» The problem
Please show every line in the entries below that includes the word "brick".
-------
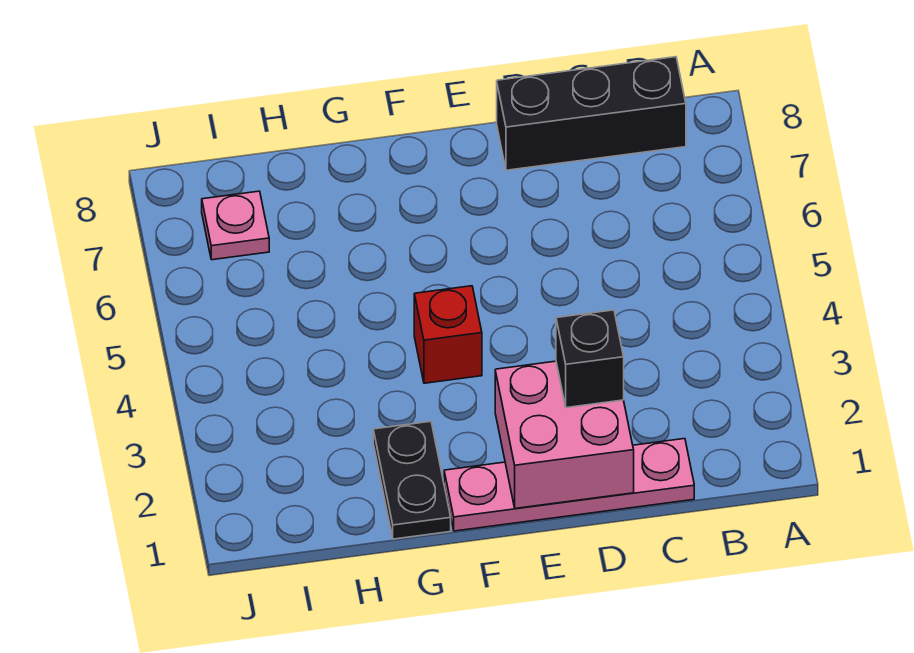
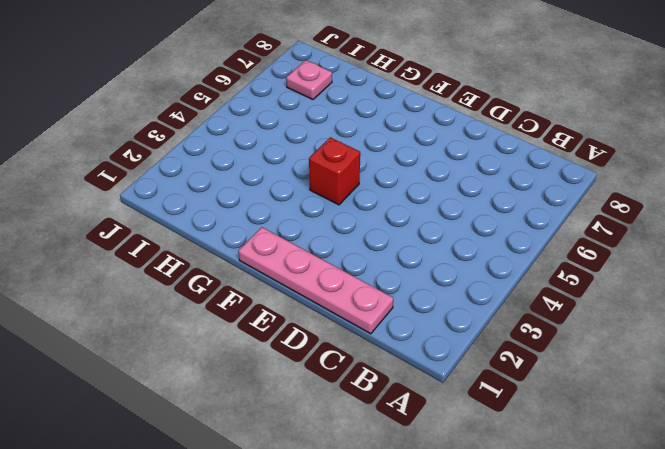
none -> black brick B8:D8 level 1
none -> black plate G1:G2 level 1

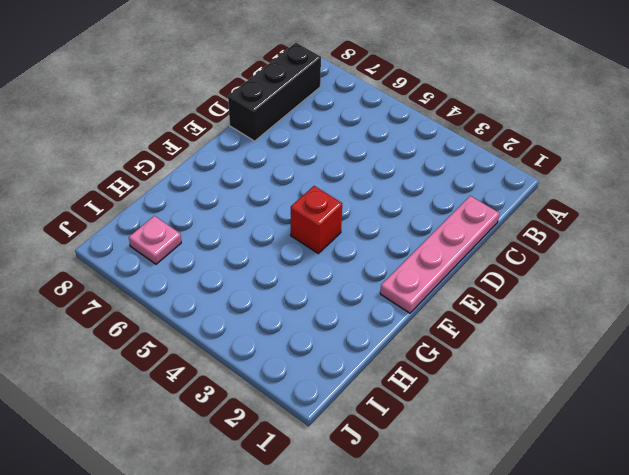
none -> black plate G1:G2 level 1
none -> pink brick D1:E2 level 2

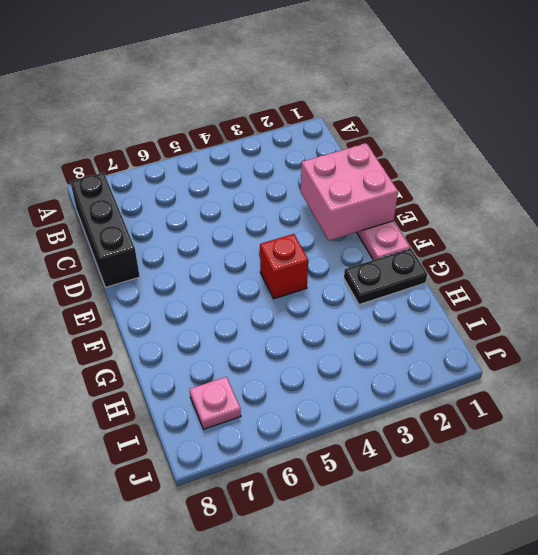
none -> black brick D2 level 3

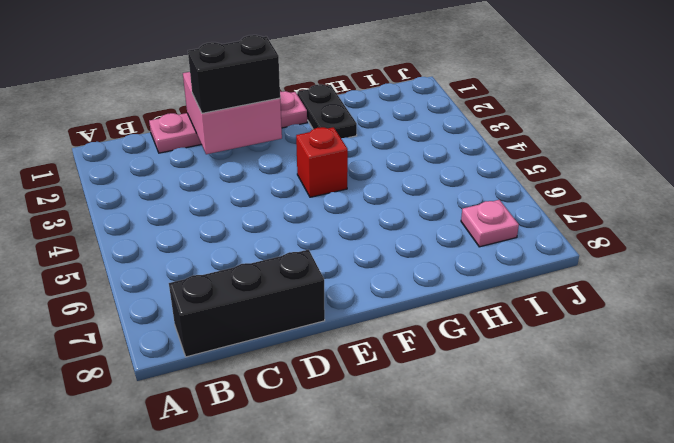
black brick D2:E2 level 3 -> black brick D2 level 3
-------
» Output for this task
none -> black brick B8:D8 level 1
none -> pink brick D1:E2 level 2
none -> black brick D2 level 3
black brick D2:E2 level 3 -> black brick D2 level 3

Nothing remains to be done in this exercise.